* [What to produce]: Which lines come from the start of the listing through the line holding "D1: LED blue (A VEE, K GND) -> none"? Restate exactly those, both included, minus the pictures.
=== Data provided ===
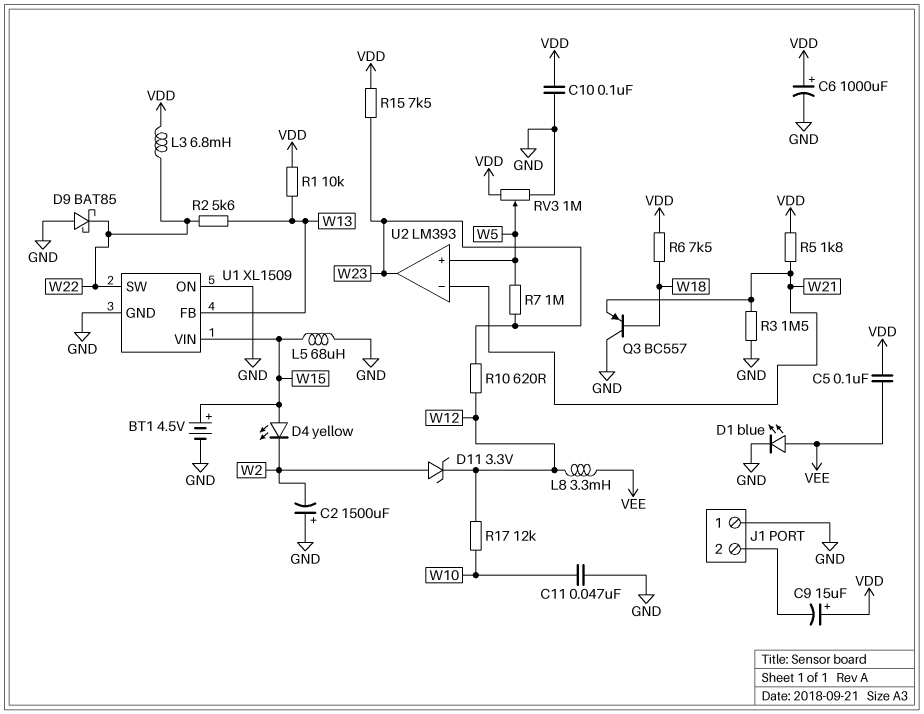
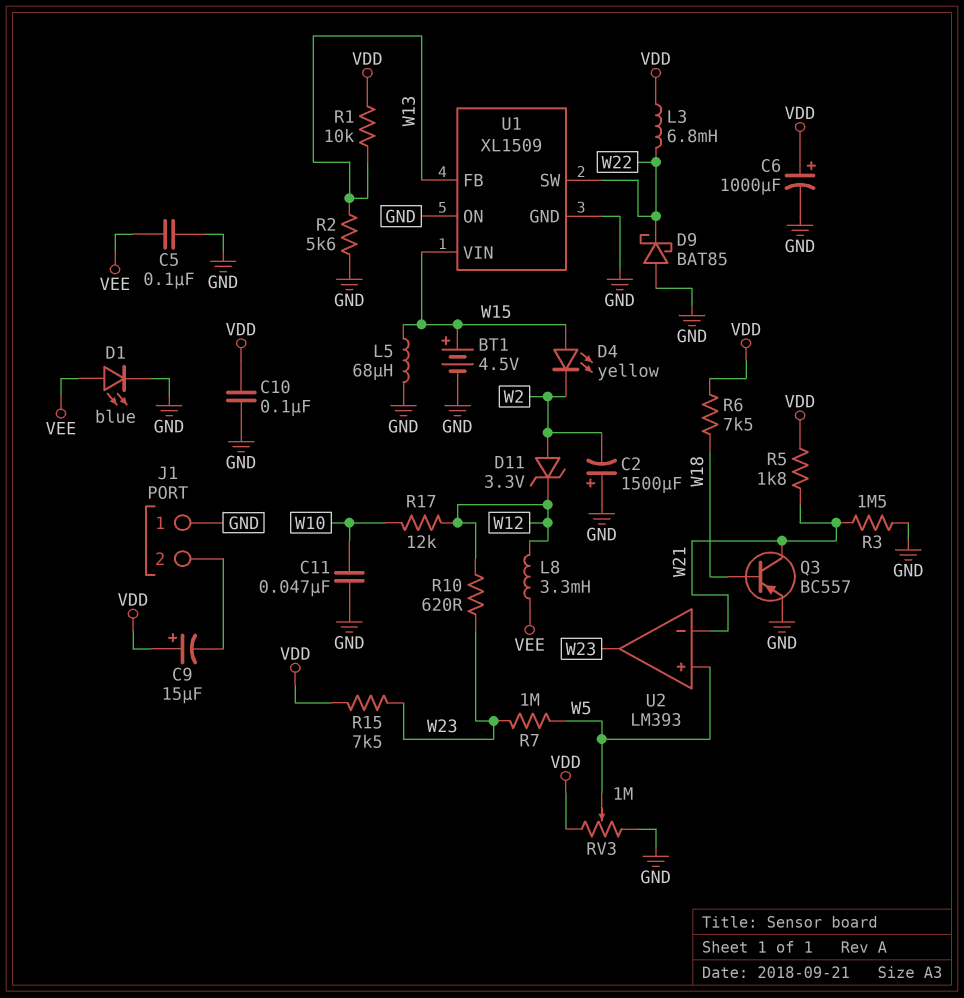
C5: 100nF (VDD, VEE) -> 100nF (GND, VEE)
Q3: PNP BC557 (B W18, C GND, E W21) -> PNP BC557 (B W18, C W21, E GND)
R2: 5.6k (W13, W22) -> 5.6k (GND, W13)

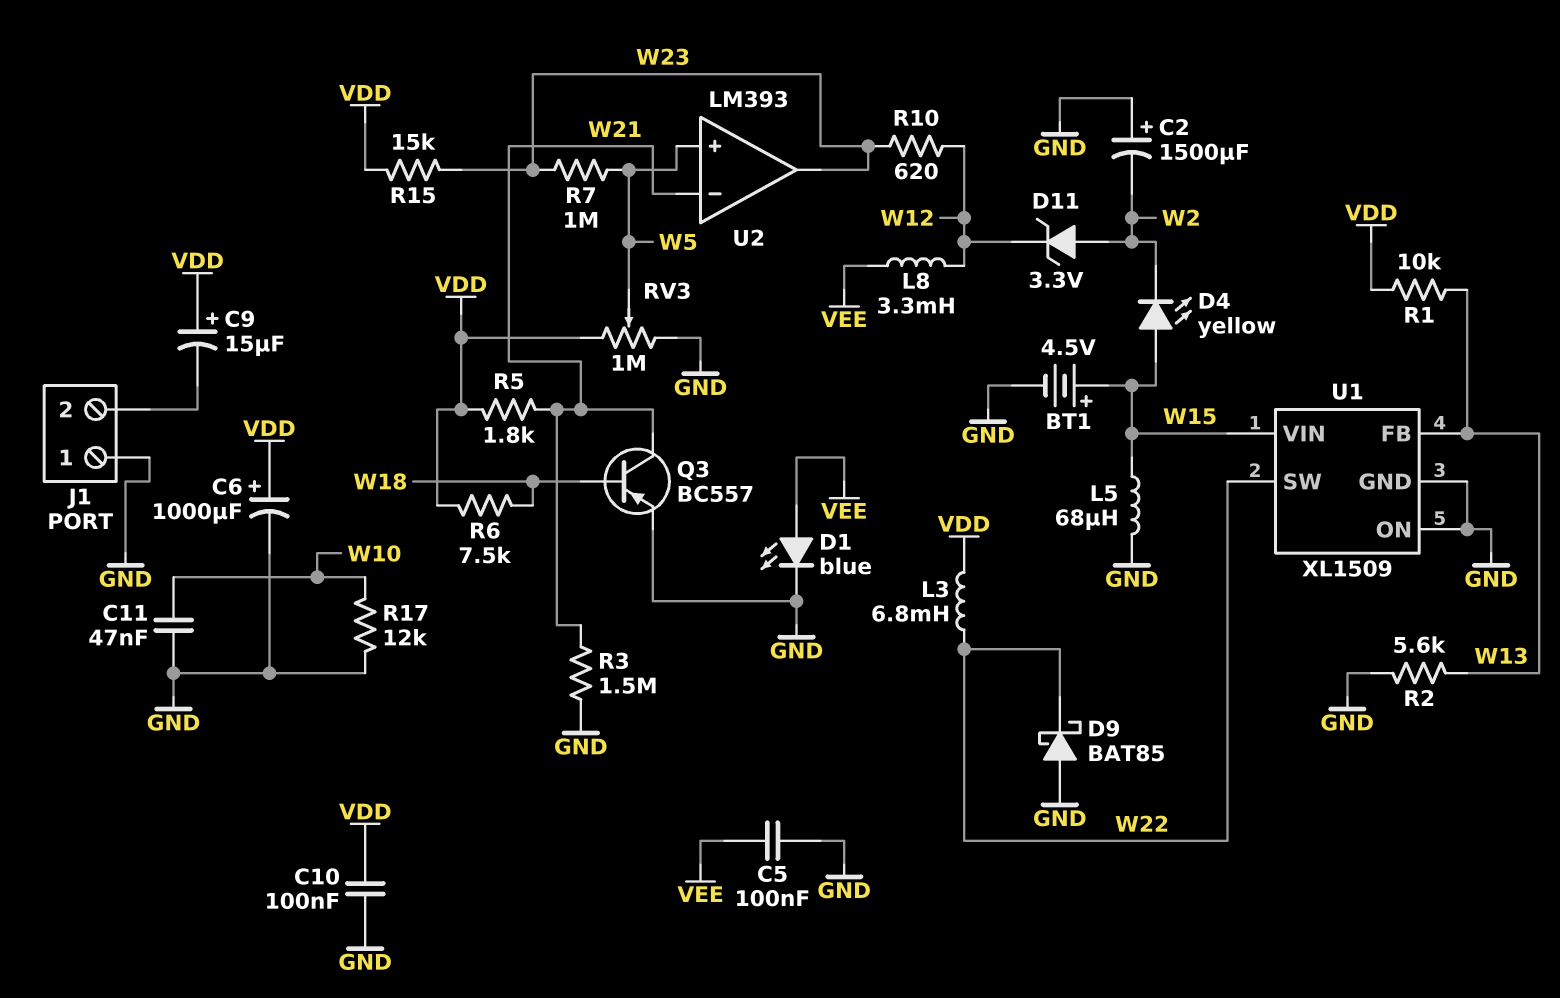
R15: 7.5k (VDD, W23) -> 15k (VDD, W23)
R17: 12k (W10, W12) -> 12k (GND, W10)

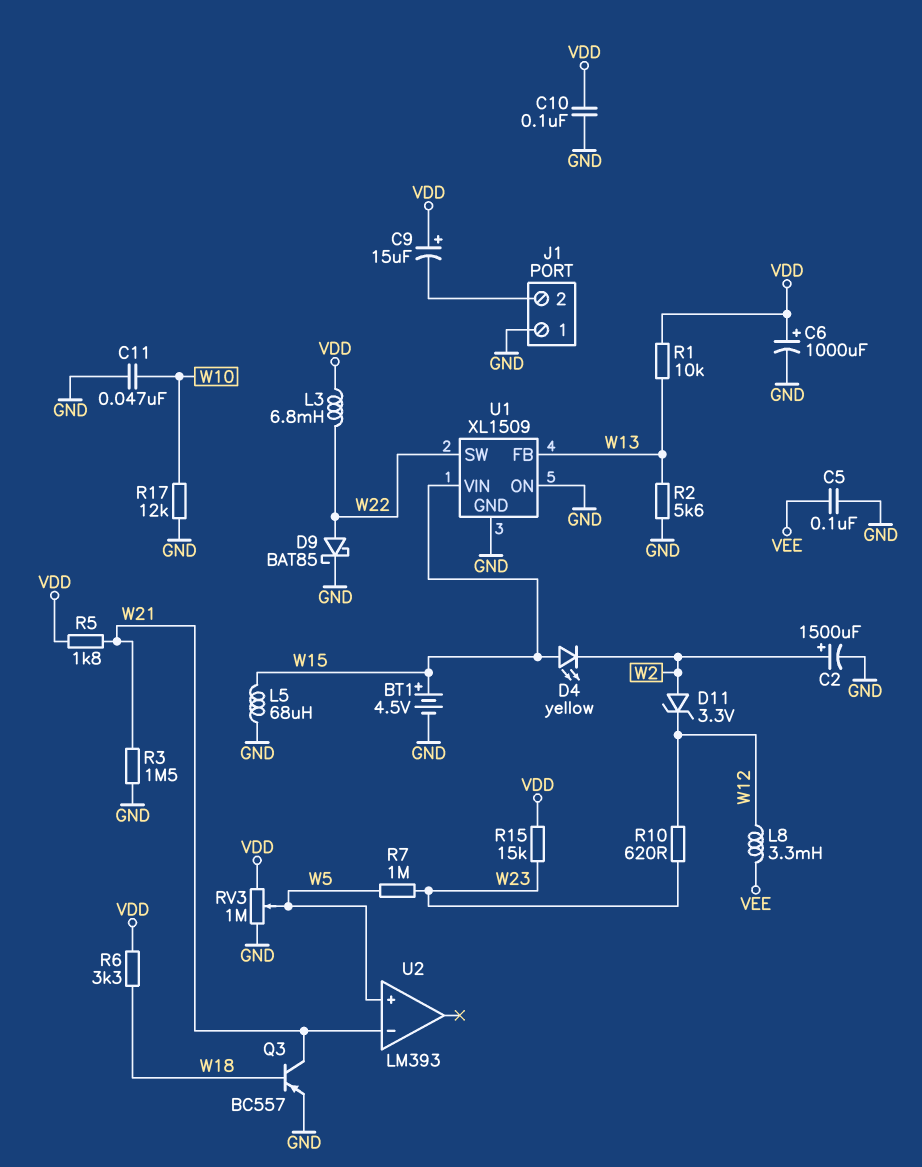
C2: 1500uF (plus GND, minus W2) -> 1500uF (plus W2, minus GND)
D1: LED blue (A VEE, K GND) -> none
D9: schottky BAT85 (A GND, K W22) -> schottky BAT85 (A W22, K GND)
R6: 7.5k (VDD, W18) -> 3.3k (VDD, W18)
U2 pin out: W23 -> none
===
* [Answer area]:
C5: 100nF (VDD, VEE) -> 100nF (GND, VEE)
Q3: PNP BC557 (B W18, C GND, E W21) -> PNP BC557 (B W18, C W21, E GND)
R2: 5.6k (W13, W22) -> 5.6k (GND, W13)

R15: 7.5k (VDD, W23) -> 15k (VDD, W23)
R17: 12k (W10, W12) -> 12k (GND, W10)

C2: 1500uF (plus GND, minus W2) -> 1500uF (plus W2, minus GND)
D1: LED blue (A VEE, K GND) -> none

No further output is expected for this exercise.